Exercise instructions: Exact copy, no pictures: return all the records as they stand.
+--
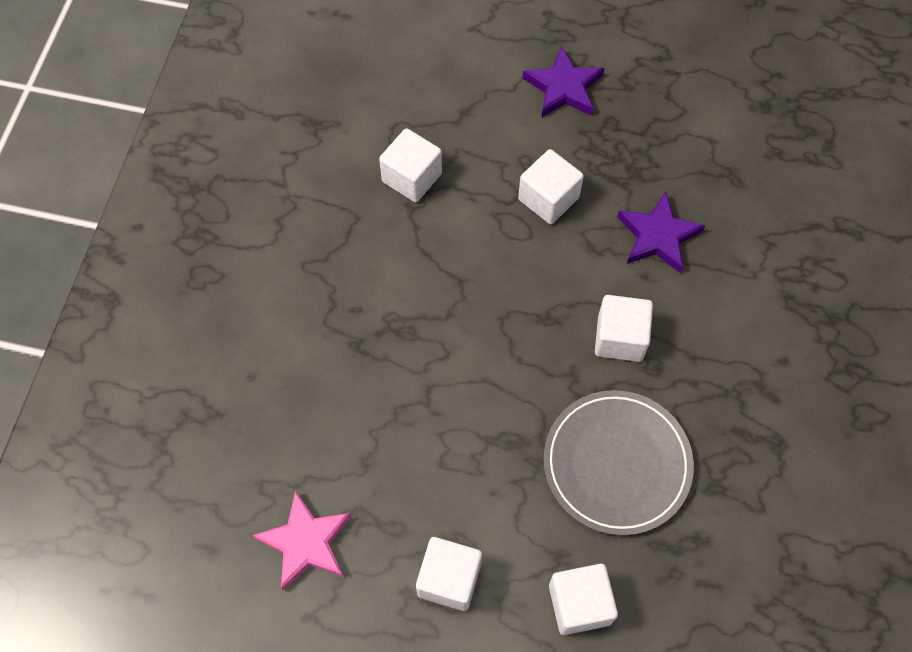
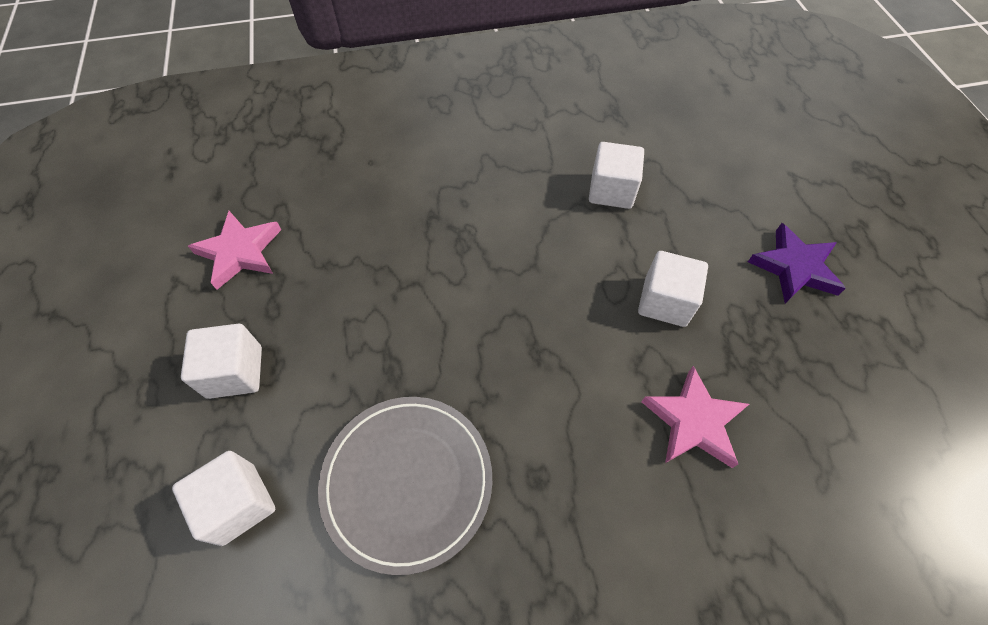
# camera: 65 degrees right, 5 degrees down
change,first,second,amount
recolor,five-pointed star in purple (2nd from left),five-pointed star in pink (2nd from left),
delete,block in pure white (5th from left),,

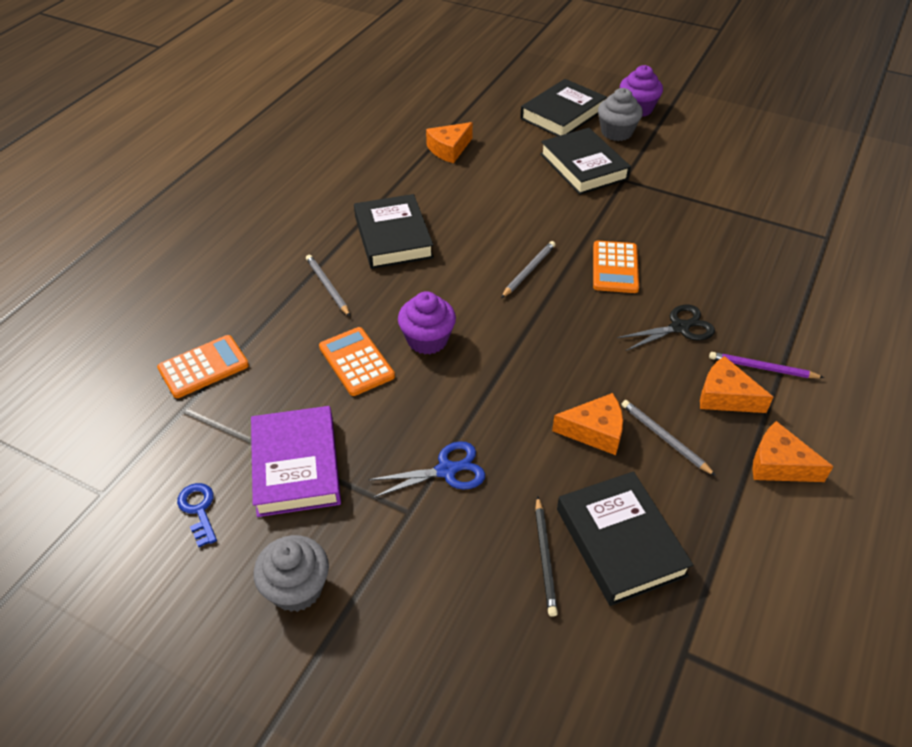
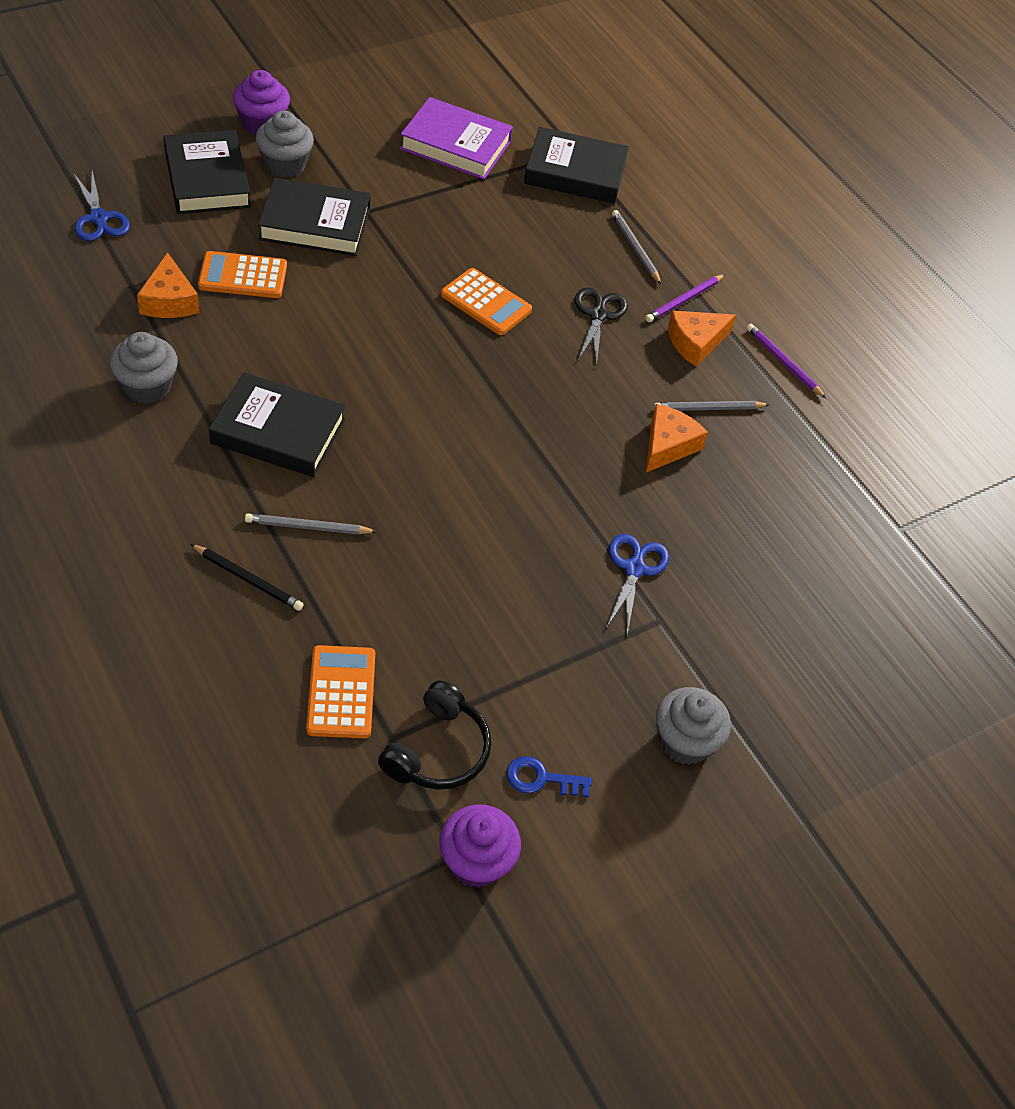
# camera: 65 degrees left, 5 degrees up
change,first,second,amount
insert,,shears in royal blue (1st from left),
insert,,cupcake in ash-grey (1st from left),
move,wooden pencil in ebony,,
move,adding machine in orange-coloured (2nd from left in the first image),adding machine in orange-coloured (1st from left),
insert,,headset in ebony,
move,hardcover in purple,,
move,cupcake in purple (1st from left in the first image),cupcake in purple (2nd from left),
move,hardcover in ebony (4th from left),,
move,wooden pencil in ash-grey (2nd from left),,
replace,cheese in orange-coloured (4th from left),wooden pencil in purple (2nd from left),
+--
Answer space:
# camera: 65 degrees right, 5 degrees down
change,first,second,amount
recolor,five-pointed star in purple (2nd from left),five-pointed star in pink (2nd from left),
delete,block in pure white (5th from left),,

# camera: 65 degrees left, 5 degrees up
change,first,second,amount
insert,,shears in royal blue (1st from left),
insert,,cupcake in ash-grey (1st from left),
move,wooden pencil in ebony,,
move,adding machine in orange-coloured (2nd from left in the first image),adding machine in orange-coloured (1st from left),
insert,,headset in ebony,
move,hardcover in purple,,
move,cupcake in purple (1st from left in the first image),cupcake in purple (2nd from left),
move,hardcover in ebony (4th from left),,
move,wooden pencil in ash-grey (2nd from left),,
replace,cheese in orange-coloured (4th from left),wooden pencil in purple (2nd from left),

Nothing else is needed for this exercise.